— Prompt —
Copy the records below, swapping every occurrence of "polished silver column" for "white marble pillar" and leaving everything else unchanged. Omit the pictures from your copy.

— Raw data —
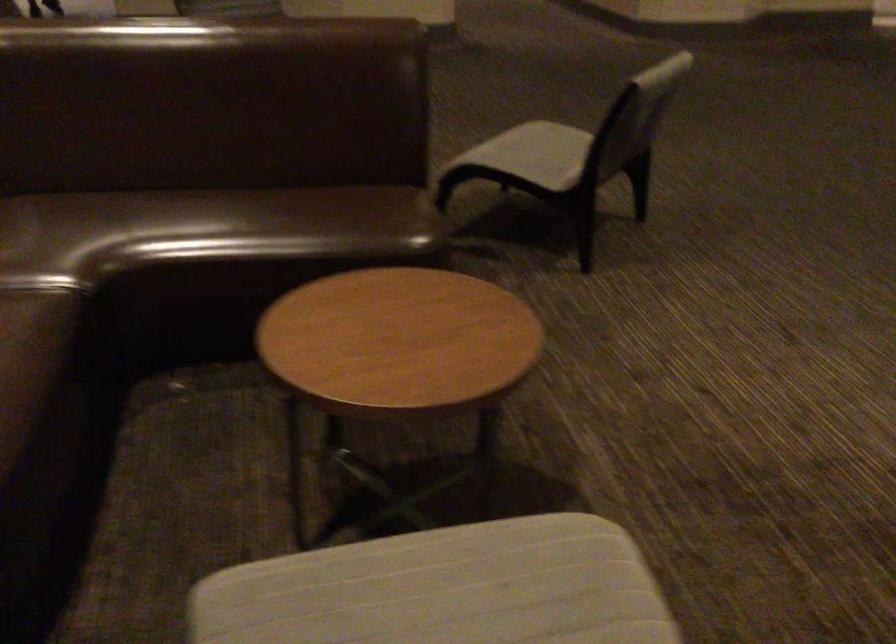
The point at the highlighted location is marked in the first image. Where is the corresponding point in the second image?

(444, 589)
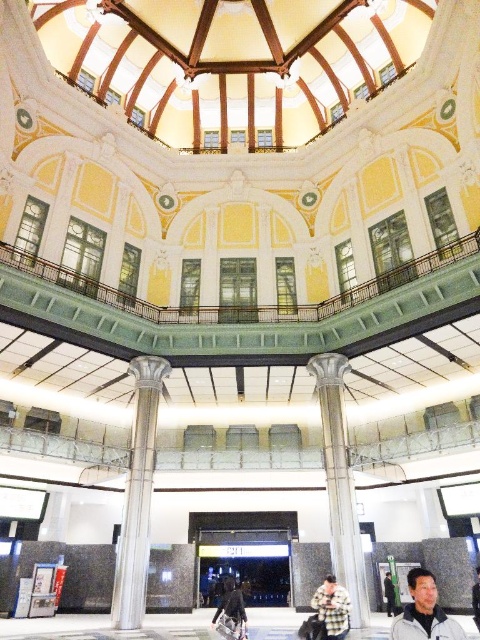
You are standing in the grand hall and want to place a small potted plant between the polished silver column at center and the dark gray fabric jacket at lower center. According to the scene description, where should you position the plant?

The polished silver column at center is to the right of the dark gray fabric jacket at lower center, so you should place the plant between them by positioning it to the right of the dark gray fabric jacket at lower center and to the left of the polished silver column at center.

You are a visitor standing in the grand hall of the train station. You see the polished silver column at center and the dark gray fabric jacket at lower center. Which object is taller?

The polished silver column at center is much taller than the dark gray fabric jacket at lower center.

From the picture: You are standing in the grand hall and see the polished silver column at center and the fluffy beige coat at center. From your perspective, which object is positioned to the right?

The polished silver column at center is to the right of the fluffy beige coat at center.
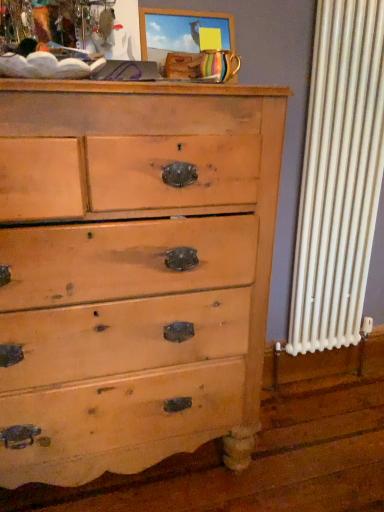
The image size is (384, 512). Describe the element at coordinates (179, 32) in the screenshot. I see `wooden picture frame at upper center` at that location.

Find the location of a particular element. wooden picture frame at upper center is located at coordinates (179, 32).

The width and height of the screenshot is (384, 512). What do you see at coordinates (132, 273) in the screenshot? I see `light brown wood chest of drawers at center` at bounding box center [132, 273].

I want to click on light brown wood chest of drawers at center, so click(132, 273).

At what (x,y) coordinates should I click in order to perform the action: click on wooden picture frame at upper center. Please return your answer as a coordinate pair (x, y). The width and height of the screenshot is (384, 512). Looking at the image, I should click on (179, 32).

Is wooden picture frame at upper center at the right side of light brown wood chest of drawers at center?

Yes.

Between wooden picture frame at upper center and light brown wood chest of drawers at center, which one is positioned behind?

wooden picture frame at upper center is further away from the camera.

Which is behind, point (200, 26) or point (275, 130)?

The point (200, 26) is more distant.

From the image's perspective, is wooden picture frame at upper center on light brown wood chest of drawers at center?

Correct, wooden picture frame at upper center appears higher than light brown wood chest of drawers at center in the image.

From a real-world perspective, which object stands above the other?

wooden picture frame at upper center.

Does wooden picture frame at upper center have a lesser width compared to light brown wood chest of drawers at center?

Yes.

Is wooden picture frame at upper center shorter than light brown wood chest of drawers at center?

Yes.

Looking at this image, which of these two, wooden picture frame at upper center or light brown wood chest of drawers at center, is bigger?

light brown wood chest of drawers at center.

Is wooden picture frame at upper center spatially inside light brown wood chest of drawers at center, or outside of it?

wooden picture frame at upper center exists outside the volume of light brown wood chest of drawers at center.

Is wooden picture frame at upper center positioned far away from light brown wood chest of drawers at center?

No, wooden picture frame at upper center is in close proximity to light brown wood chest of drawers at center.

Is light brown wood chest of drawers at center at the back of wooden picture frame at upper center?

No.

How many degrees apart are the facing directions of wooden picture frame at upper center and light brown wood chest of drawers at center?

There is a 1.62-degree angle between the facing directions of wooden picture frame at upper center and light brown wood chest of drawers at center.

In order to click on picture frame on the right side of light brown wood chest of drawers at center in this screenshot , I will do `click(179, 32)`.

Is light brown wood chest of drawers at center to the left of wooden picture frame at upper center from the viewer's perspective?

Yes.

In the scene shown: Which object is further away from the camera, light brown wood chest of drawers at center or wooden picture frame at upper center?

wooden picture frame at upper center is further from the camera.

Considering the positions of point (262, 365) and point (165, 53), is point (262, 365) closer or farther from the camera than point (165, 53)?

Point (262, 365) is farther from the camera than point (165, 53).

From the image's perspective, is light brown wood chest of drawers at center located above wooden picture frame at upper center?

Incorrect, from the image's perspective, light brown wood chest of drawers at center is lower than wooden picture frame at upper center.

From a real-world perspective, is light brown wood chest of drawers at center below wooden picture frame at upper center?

— Result of this task —
The point at the highlighted location is marked in the first image. Where is the corresponding point in the second image?

(444, 589)
You are standing in the grand hall and want to place a small potted plant between the white marble pillar at center and the dark gray fabric jacket at lower center. According to the scene description, where should you position the plant?

The white marble pillar at center is to the right of the dark gray fabric jacket at lower center, so you should place the plant between them by positioning it to the right of the dark gray fabric jacket at lower center and to the left of the white marble pillar at center.

You are a visitor standing in the grand hall of the train station. You see the white marble pillar at center and the dark gray fabric jacket at lower center. Which object is taller?

The white marble pillar at center is much taller than the dark gray fabric jacket at lower center.

From the picture: You are standing in the grand hall and see the white marble pillar at center and the fluffy beige coat at center. From your perspective, which object is positioned to the right?

The white marble pillar at center is to the right of the fluffy beige coat at center.
The image size is (384, 512). Describe the element at coordinates (179, 32) in the screenshot. I see `wooden picture frame at upper center` at that location.

Find the location of a particular element. wooden picture frame at upper center is located at coordinates (179, 32).

The width and height of the screenshot is (384, 512). What do you see at coordinates (132, 273) in the screenshot? I see `light brown wood chest of drawers at center` at bounding box center [132, 273].

I want to click on light brown wood chest of drawers at center, so click(132, 273).

At what (x,y) coordinates should I click in order to perform the action: click on wooden picture frame at upper center. Please return your answer as a coordinate pair (x, y). The width and height of the screenshot is (384, 512). Looking at the image, I should click on (179, 32).

Is wooden picture frame at upper center at the right side of light brown wood chest of drawers at center?

Yes.

Between wooden picture frame at upper center and light brown wood chest of drawers at center, which one is positioned behind?

wooden picture frame at upper center is further away from the camera.

Which is behind, point (200, 26) or point (275, 130)?

The point (200, 26) is more distant.

From the image's perspective, is wooden picture frame at upper center on light brown wood chest of drawers at center?

Correct, wooden picture frame at upper center appears higher than light brown wood chest of drawers at center in the image.

From a real-world perspective, which object stands above the other?

wooden picture frame at upper center.

Does wooden picture frame at upper center have a lesser width compared to light brown wood chest of drawers at center?

Yes.

Is wooden picture frame at upper center shorter than light brown wood chest of drawers at center?

Yes.

Looking at this image, which of these two, wooden picture frame at upper center or light brown wood chest of drawers at center, is bigger?

light brown wood chest of drawers at center.

Is wooden picture frame at upper center spatially inside light brown wood chest of drawers at center, or outside of it?

wooden picture frame at upper center exists outside the volume of light brown wood chest of drawers at center.

Is wooden picture frame at upper center positioned far away from light brown wood chest of drawers at center?

No, wooden picture frame at upper center is in close proximity to light brown wood chest of drawers at center.

Is light brown wood chest of drawers at center at the back of wooden picture frame at upper center?

No.

How many degrees apart are the facing directions of wooden picture frame at upper center and light brown wood chest of drawers at center?

There is a 1.62-degree angle between the facing directions of wooden picture frame at upper center and light brown wood chest of drawers at center.

In order to click on picture frame on the right side of light brown wood chest of drawers at center in this screenshot , I will do `click(179, 32)`.

Is light brown wood chest of drawers at center to the left of wooden picture frame at upper center from the viewer's perspective?

Yes.

In the scene shown: Which object is further away from the camera, light brown wood chest of drawers at center or wooden picture frame at upper center?

wooden picture frame at upper center is further from the camera.

Considering the positions of point (262, 365) and point (165, 53), is point (262, 365) closer or farther from the camera than point (165, 53)?

Point (262, 365) is farther from the camera than point (165, 53).

From the image's perspective, is light brown wood chest of drawers at center located above wooden picture frame at upper center?

Incorrect, from the image's perspective, light brown wood chest of drawers at center is lower than wooden picture frame at upper center.

From a real-world perspective, is light brown wood chest of drawers at center below wooden picture frame at upper center?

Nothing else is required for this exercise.